(Supplied information)

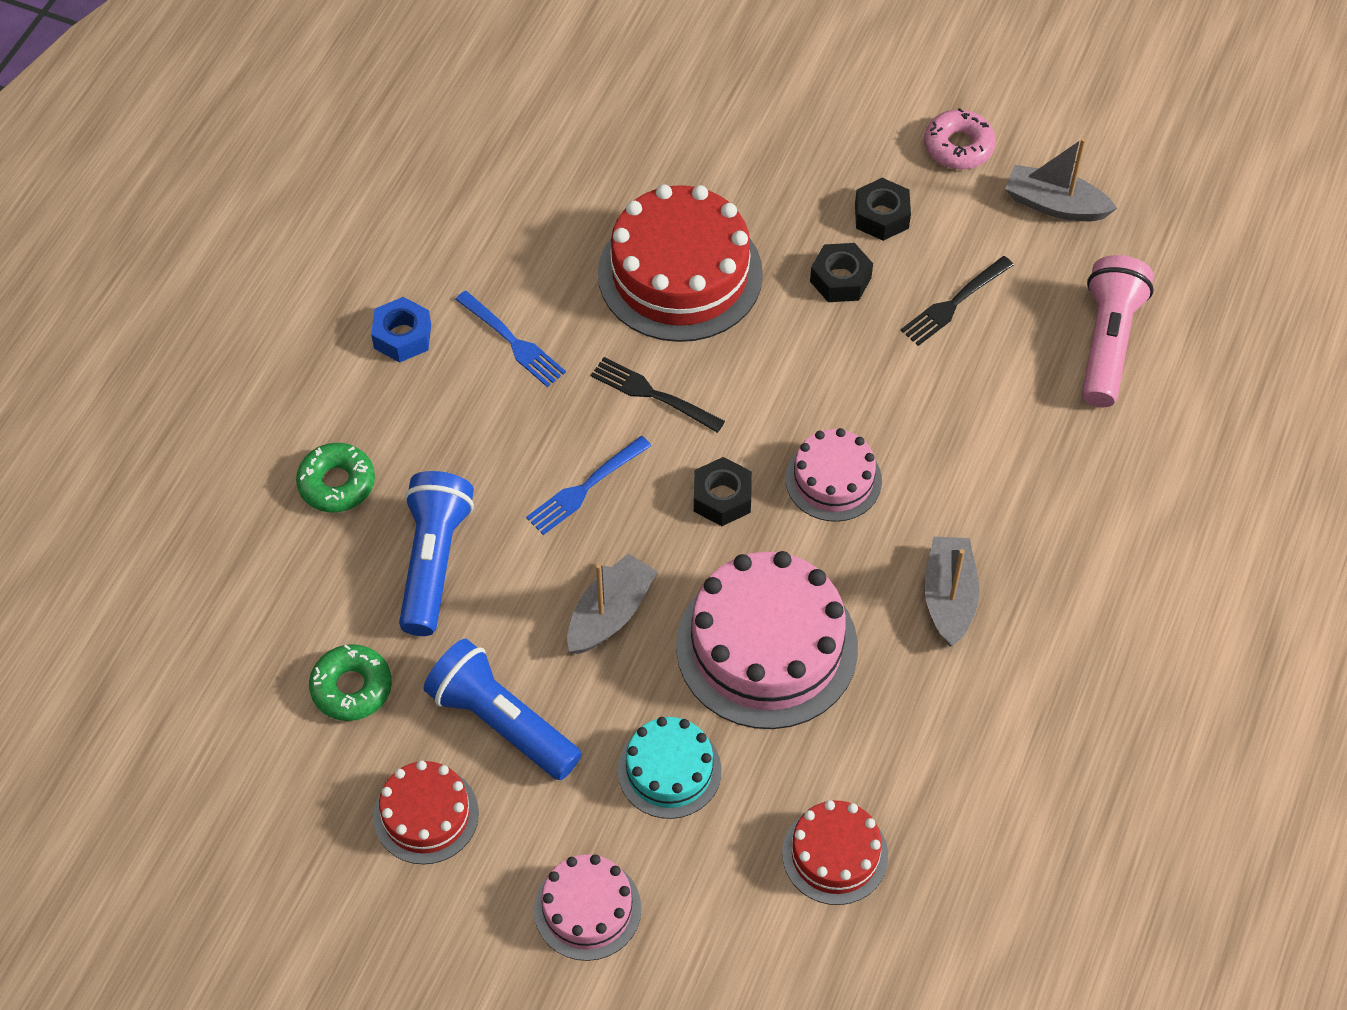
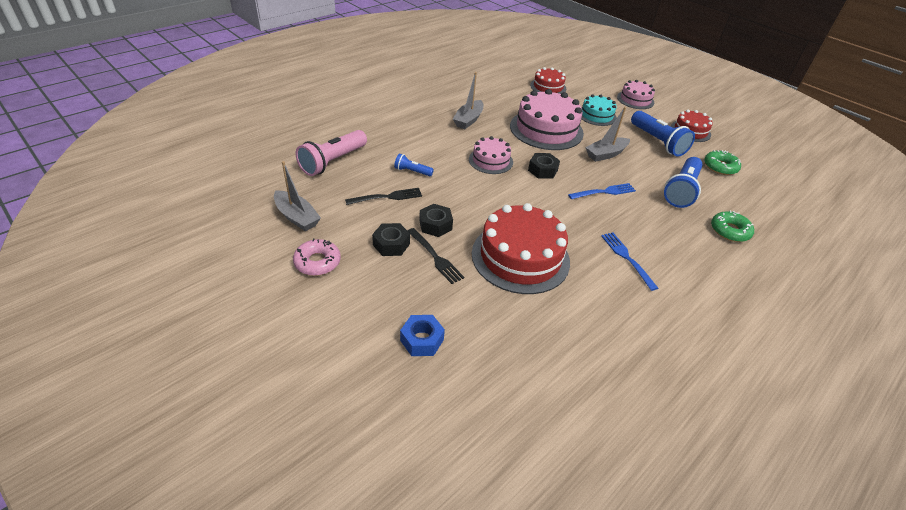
camera: 160 degrees left, 15 degrees down
(402, 336) = (692, 282): blue nut -> blue nut (422, 340)
(653, 394) = (558, 213): black fork -> black fork (435, 257)
(956, 382) = (412, 171): none -> blue flashlight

(End Supplied information)

— Exercise brief —
The expected answer is every line above in which the word "blue" appears.

— Result of the exercise —
(402, 336) = (692, 282): blue nut -> blue nut (422, 340)
(956, 382) = (412, 171): none -> blue flashlight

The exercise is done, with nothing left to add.